What to produce:
Would you restate, exactly as they appear, the lines from the one containing "Segment regions of stroma. Output: <instances>...</instances>" through the end of the data below?
***** Records shown *****
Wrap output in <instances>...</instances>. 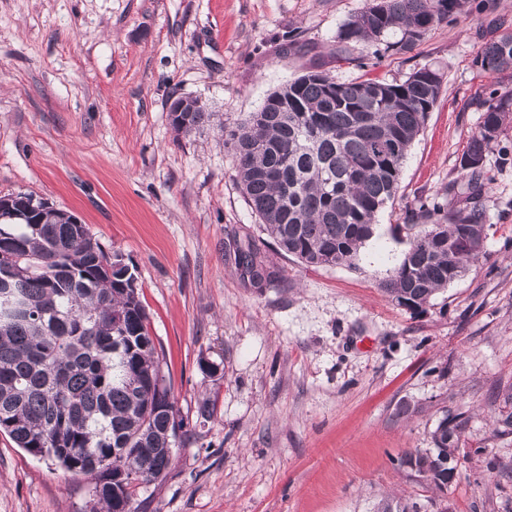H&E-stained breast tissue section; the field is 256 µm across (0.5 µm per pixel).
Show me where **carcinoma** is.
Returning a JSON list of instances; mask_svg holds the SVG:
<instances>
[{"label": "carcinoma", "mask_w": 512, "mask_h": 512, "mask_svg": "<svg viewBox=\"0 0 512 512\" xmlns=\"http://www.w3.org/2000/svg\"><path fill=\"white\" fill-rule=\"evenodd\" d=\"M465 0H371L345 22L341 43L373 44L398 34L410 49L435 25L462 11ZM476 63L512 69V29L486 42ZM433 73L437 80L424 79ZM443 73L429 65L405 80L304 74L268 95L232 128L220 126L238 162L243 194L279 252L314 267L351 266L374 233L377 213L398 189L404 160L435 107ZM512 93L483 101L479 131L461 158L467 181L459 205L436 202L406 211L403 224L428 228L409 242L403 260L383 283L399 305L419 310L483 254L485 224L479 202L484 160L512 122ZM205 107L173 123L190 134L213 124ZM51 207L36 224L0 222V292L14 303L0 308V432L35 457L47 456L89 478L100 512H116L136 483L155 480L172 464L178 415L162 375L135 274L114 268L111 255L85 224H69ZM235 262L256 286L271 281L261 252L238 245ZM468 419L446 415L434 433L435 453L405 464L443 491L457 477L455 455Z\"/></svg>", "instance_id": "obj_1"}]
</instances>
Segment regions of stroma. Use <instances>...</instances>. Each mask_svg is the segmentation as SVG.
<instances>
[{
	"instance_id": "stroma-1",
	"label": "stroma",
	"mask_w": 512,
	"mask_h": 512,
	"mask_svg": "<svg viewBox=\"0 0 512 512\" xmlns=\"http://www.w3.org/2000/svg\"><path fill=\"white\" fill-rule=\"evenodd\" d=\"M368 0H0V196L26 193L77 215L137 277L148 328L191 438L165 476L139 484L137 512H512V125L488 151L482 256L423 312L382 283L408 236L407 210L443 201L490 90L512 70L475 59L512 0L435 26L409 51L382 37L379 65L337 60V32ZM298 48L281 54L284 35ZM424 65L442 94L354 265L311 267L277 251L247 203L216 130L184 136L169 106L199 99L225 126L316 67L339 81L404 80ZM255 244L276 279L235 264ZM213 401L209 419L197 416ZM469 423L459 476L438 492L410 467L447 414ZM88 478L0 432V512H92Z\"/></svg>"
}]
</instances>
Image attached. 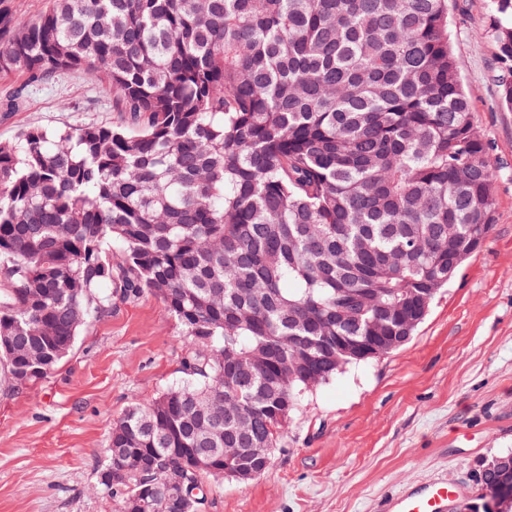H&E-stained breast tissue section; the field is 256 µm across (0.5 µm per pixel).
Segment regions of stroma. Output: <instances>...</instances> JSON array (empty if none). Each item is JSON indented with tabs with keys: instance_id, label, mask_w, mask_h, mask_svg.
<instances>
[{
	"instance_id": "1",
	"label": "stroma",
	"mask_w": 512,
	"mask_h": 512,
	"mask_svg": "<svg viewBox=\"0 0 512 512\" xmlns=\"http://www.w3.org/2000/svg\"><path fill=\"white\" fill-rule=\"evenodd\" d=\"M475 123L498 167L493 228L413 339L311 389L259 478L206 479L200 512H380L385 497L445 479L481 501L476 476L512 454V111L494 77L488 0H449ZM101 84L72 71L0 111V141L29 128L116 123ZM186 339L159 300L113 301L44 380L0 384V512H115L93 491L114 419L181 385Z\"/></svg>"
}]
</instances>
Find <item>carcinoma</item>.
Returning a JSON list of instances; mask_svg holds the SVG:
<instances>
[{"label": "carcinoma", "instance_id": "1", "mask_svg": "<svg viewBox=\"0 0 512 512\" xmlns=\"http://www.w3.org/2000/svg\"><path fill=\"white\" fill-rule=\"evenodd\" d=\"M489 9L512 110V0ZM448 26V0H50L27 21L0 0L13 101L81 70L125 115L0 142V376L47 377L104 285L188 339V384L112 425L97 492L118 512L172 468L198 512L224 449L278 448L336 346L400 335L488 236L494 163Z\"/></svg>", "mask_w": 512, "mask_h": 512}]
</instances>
*****
Solution:
Segment regions of stroma. Output: <instances>...</instances> JSON array (empty if none). Each item is JSON indented with tabs with keys: instance_id, label, mask_w, mask_h, mask_svg.
<instances>
[{
	"instance_id": "1",
	"label": "stroma",
	"mask_w": 512,
	"mask_h": 512,
	"mask_svg": "<svg viewBox=\"0 0 512 512\" xmlns=\"http://www.w3.org/2000/svg\"><path fill=\"white\" fill-rule=\"evenodd\" d=\"M475 123L498 167L493 228L413 339L311 389L259 478L206 479L200 512H380L385 497L445 479L481 501L476 476L512 454V111L494 77L488 0H449ZM101 84L72 71L0 111V141L29 128L116 123ZM186 339L159 300L113 301L44 380L0 384V512H115L93 491L114 419L181 385Z\"/></svg>"
}]
</instances>
Find <item>carcinoma</item>.
Returning a JSON list of instances; mask_svg holds the SVG:
<instances>
[{"label": "carcinoma", "instance_id": "1", "mask_svg": "<svg viewBox=\"0 0 512 512\" xmlns=\"http://www.w3.org/2000/svg\"><path fill=\"white\" fill-rule=\"evenodd\" d=\"M489 9L512 110V0ZM448 26V0H50L27 21L0 0L13 101L81 70L125 115L0 142V376L47 377L104 285L188 339V384L112 425L97 492L118 512L172 468L198 512L224 449L278 448L336 346L400 335L488 236L494 163Z\"/></svg>", "mask_w": 512, "mask_h": 512}]
</instances>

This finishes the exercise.